[Building instance correspondences]
* * *
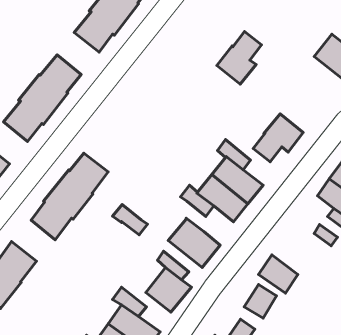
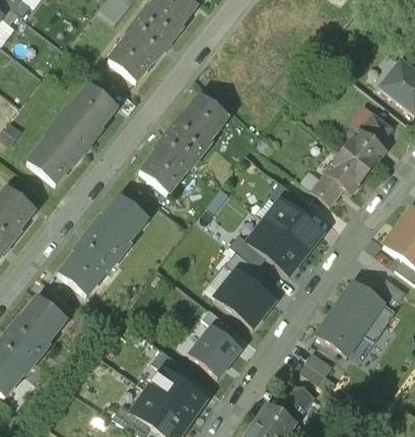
building: [217,32,262,84] -> [342,112,393,172]
building: none -> [140,92,228,192]
building: [112,205,147,235] -> [225,250,265,285]
building: none -> [333,282,396,341]

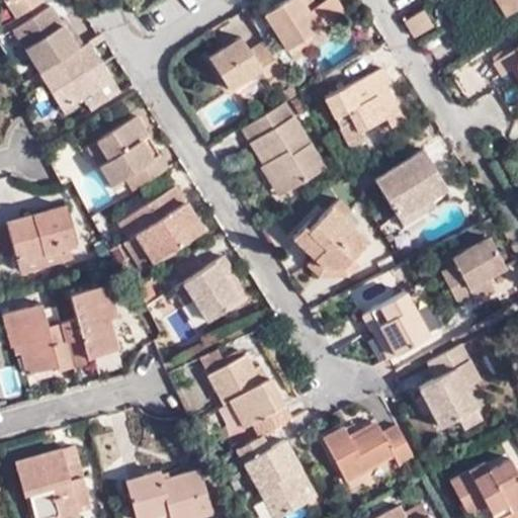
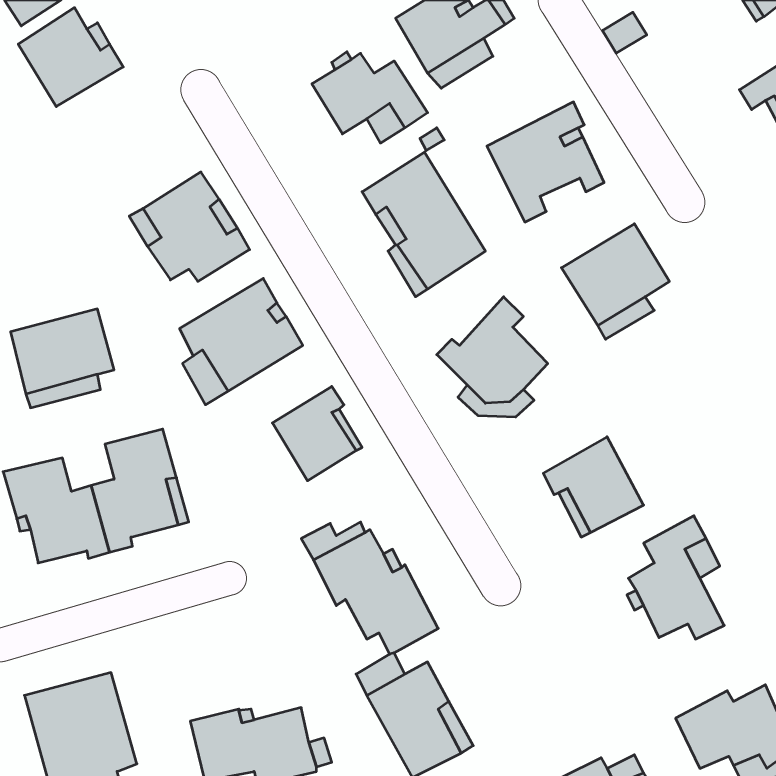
building: [38,41,112,110] -> none
building: [439,240,506,305] -> none
building: [322,423,414,480] -> none

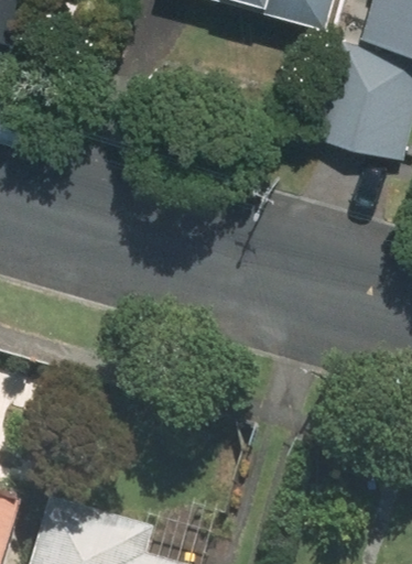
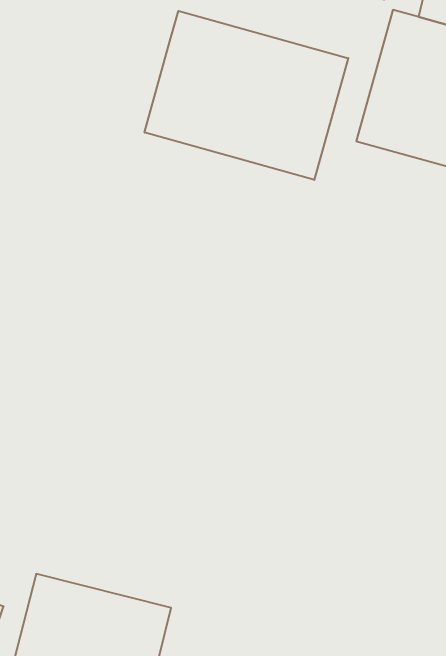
building: none -> [145,11,348,180]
* * *
Instruction | What's needed is an exact copy of every entry, minus the pictures.

Expected answer |
building: [217,32,262,84] -> [342,112,393,172]
building: none -> [140,92,228,192]
building: [112,205,147,235] -> [225,250,265,285]
building: none -> [333,282,396,341]

building: [38,41,112,110] -> none
building: [439,240,506,305] -> none
building: [322,423,414,480] -> none

building: none -> [145,11,348,180]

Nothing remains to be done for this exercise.